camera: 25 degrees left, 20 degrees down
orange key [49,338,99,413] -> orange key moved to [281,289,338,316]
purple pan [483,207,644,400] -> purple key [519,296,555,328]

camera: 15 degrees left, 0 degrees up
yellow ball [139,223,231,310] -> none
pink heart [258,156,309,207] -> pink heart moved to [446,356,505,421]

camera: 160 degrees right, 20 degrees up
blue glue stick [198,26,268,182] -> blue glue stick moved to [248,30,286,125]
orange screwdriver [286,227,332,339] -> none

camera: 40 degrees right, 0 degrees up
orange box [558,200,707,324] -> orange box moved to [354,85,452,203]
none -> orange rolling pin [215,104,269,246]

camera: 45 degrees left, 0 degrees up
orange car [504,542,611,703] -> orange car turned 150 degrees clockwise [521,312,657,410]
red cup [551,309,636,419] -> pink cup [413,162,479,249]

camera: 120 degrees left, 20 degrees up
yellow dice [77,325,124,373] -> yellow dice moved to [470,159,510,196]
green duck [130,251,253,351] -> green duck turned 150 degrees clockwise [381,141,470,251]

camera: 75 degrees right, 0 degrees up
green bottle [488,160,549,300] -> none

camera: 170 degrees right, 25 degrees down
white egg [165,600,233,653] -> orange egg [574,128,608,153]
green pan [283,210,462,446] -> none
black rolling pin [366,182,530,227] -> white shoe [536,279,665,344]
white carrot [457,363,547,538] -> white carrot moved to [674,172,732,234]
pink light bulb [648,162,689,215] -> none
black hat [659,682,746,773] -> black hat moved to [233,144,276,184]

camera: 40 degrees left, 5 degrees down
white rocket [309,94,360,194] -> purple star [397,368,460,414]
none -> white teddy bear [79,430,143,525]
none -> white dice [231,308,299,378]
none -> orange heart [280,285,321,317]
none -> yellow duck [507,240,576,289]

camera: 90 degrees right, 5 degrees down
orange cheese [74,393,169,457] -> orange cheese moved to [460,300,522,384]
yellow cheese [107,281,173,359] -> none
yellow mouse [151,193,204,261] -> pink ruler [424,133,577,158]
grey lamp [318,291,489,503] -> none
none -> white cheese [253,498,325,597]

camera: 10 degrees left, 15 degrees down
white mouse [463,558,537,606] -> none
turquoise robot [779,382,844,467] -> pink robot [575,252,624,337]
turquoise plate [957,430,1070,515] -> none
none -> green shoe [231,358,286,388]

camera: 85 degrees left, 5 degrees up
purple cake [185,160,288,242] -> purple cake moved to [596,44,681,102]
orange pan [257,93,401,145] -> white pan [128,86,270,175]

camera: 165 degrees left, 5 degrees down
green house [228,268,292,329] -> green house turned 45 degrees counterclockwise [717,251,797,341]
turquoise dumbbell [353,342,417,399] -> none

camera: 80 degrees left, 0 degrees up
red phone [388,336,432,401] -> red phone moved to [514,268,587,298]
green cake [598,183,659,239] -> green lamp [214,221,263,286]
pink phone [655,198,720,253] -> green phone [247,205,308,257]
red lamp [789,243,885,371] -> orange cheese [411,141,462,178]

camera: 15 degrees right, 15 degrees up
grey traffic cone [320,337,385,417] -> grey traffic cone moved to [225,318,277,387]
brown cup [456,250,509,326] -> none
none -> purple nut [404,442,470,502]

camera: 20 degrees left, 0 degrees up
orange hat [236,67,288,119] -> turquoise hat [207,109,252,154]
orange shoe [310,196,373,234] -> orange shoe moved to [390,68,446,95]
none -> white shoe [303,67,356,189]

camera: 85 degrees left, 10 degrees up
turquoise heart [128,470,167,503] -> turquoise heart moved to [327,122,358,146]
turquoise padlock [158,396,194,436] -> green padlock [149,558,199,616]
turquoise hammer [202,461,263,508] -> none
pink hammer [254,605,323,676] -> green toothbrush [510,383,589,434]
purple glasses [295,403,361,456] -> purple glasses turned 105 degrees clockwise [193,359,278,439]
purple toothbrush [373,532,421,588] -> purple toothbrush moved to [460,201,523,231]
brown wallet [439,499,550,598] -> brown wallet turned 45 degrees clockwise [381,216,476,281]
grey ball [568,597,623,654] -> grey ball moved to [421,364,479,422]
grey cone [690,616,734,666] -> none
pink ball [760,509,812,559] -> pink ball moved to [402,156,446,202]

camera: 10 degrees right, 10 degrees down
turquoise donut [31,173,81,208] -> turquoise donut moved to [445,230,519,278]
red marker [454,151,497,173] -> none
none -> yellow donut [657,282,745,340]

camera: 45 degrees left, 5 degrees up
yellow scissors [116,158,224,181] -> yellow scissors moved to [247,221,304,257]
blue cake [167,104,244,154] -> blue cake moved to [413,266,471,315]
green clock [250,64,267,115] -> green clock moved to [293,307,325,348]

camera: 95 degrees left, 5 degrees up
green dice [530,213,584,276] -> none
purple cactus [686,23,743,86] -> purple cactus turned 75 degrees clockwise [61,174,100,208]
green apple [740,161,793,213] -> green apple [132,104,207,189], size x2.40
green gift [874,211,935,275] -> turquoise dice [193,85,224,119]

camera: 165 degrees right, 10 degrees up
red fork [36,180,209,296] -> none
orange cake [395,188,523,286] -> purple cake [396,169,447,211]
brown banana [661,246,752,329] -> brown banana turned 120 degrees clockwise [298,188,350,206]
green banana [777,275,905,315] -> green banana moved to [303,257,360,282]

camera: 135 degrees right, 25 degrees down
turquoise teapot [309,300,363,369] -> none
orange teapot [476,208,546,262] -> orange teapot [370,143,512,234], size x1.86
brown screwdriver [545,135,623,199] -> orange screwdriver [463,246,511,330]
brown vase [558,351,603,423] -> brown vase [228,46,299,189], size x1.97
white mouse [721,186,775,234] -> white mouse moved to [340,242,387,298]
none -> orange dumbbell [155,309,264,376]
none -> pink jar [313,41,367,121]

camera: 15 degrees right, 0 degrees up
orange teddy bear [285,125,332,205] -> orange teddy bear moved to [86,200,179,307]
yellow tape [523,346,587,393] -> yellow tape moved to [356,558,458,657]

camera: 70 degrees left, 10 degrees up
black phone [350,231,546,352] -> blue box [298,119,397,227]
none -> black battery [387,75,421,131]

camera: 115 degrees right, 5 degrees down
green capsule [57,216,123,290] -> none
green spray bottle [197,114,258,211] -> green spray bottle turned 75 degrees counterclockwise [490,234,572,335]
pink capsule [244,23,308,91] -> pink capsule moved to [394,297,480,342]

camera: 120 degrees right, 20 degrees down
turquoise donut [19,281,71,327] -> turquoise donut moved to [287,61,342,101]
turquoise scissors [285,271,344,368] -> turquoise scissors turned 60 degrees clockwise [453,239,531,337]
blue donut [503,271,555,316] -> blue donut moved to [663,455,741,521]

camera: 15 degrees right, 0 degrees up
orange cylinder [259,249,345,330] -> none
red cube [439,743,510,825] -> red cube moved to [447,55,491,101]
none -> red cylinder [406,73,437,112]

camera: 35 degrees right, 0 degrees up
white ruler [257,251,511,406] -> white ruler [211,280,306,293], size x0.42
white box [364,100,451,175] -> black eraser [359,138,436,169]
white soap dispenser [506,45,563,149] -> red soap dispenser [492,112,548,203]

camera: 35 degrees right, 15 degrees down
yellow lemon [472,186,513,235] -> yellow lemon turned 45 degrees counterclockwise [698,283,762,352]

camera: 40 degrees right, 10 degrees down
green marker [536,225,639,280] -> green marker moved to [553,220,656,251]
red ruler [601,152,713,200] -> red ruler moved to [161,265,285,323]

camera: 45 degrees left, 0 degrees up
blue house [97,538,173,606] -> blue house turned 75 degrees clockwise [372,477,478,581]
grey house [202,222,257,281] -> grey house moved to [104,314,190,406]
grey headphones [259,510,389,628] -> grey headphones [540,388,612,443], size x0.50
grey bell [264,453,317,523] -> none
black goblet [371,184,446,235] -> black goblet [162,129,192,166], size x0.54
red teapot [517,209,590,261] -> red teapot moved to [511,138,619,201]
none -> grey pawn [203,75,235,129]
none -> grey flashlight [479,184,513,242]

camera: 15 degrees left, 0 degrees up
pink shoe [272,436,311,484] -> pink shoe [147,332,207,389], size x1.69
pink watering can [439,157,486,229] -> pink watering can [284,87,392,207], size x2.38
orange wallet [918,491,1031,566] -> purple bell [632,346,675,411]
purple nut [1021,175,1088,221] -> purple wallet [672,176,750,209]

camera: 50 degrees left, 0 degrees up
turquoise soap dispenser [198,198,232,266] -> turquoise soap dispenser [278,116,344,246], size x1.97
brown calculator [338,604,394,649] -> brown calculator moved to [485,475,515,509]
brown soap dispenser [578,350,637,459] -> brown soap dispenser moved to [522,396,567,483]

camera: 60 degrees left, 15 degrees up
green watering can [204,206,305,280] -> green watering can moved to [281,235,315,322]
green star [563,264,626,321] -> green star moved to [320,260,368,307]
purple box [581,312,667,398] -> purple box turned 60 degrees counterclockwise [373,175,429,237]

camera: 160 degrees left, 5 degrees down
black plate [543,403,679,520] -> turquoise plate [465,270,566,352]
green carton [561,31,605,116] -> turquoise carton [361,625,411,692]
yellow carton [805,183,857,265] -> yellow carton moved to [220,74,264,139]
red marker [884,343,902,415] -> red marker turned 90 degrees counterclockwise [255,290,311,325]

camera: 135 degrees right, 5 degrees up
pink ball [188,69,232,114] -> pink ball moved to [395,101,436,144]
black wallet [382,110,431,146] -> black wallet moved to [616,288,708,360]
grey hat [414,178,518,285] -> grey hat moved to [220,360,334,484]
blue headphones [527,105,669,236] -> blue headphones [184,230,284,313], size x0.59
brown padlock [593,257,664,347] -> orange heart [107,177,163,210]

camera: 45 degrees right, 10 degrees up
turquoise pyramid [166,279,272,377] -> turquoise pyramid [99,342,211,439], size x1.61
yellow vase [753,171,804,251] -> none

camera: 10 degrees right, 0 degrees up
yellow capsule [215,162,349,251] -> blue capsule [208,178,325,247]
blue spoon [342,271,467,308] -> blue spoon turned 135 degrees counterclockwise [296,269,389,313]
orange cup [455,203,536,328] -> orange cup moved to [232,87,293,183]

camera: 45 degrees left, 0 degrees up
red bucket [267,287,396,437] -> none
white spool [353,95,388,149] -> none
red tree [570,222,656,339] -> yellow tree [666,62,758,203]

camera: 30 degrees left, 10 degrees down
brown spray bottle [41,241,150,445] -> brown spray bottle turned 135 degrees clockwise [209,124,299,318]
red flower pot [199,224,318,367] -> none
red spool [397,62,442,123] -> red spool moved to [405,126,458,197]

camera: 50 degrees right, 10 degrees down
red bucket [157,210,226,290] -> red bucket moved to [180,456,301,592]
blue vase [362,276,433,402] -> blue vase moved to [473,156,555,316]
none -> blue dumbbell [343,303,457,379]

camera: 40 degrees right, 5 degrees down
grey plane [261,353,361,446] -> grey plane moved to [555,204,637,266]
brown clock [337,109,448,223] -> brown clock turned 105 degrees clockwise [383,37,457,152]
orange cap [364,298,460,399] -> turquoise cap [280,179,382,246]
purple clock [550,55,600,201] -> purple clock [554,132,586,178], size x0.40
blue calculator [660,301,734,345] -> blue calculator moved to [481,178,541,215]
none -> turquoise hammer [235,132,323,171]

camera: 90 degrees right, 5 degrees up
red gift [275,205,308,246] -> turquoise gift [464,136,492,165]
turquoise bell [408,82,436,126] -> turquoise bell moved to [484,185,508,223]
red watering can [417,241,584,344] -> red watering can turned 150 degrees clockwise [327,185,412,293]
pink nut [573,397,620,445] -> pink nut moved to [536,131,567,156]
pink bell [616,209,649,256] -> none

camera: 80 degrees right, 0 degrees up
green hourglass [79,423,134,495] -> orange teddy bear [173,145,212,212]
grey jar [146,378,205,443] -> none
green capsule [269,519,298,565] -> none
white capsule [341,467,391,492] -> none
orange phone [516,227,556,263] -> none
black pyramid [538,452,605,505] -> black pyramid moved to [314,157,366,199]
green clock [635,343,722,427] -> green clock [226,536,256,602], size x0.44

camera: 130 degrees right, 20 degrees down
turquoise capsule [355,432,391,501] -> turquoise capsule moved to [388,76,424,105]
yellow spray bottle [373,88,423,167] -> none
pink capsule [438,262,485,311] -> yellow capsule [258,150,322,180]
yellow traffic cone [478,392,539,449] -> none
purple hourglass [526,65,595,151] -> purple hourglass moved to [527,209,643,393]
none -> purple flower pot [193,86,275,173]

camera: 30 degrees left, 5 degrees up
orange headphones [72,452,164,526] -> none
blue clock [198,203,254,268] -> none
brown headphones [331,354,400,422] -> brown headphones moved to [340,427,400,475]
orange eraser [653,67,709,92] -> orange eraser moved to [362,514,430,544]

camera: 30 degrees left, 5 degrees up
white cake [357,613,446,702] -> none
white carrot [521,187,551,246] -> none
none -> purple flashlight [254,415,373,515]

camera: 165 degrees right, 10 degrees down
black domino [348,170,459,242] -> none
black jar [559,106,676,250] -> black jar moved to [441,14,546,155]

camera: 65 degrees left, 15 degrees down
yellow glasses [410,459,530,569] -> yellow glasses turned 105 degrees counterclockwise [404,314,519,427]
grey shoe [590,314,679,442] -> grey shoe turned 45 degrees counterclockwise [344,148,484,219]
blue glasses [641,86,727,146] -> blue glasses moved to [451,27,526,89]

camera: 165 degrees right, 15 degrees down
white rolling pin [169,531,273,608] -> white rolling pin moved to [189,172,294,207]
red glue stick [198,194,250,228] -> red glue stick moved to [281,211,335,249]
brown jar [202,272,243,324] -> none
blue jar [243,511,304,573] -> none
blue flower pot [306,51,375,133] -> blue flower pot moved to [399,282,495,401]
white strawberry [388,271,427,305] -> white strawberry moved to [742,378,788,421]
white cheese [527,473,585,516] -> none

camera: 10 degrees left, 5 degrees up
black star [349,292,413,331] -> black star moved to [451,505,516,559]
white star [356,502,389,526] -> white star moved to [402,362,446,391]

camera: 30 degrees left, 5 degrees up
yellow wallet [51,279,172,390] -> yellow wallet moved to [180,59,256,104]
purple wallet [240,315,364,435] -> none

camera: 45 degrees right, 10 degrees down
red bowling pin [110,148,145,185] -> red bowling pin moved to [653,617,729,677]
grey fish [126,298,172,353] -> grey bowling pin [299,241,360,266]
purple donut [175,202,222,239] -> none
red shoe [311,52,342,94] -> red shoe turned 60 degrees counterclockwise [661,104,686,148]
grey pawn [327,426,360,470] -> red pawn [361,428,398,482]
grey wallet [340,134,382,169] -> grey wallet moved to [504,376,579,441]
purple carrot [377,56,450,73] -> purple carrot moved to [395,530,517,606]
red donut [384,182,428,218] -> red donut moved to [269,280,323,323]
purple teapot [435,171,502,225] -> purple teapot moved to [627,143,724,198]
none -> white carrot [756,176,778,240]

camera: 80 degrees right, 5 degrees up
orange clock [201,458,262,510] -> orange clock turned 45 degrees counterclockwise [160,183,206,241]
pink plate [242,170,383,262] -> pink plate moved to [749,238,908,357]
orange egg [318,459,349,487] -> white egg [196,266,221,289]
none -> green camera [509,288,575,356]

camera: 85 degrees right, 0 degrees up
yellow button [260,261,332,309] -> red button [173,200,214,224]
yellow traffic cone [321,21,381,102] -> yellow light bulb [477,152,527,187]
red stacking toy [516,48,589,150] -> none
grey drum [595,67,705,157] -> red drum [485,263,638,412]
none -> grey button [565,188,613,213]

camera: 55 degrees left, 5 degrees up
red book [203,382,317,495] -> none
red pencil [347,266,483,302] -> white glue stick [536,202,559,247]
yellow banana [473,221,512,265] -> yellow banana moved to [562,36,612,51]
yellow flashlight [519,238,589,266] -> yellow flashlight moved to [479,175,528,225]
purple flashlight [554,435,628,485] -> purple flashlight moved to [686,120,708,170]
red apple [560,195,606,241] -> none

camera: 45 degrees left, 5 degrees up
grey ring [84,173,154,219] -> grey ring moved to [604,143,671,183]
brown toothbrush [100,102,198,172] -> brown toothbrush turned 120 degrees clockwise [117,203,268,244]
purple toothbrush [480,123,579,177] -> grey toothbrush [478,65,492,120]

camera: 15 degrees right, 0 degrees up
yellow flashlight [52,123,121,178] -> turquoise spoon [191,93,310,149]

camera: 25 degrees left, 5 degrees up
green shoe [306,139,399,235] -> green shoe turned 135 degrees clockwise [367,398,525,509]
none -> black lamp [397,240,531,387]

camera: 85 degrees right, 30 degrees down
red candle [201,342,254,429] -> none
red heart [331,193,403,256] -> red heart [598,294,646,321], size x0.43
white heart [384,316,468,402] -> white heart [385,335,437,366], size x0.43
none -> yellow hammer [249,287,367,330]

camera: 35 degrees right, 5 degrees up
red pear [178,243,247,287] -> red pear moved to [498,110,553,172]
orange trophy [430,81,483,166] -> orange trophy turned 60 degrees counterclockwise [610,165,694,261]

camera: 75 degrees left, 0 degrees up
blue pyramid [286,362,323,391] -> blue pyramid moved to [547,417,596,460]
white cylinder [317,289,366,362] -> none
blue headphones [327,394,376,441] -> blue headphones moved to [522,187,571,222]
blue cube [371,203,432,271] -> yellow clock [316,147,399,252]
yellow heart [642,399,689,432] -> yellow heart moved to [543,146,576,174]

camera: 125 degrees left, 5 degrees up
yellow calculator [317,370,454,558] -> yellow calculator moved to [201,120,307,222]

EXERCISE DETAILS | Search the entries for the string "bottle". Copy every line that has it.

SOLUTION TO THIS TASK |
green bottle [488,160,549,300] -> none
green spray bottle [197,114,258,211] -> green spray bottle turned 75 degrees counterclockwise [490,234,572,335]
brown spray bottle [41,241,150,445] -> brown spray bottle turned 135 degrees clockwise [209,124,299,318]
yellow spray bottle [373,88,423,167] -> none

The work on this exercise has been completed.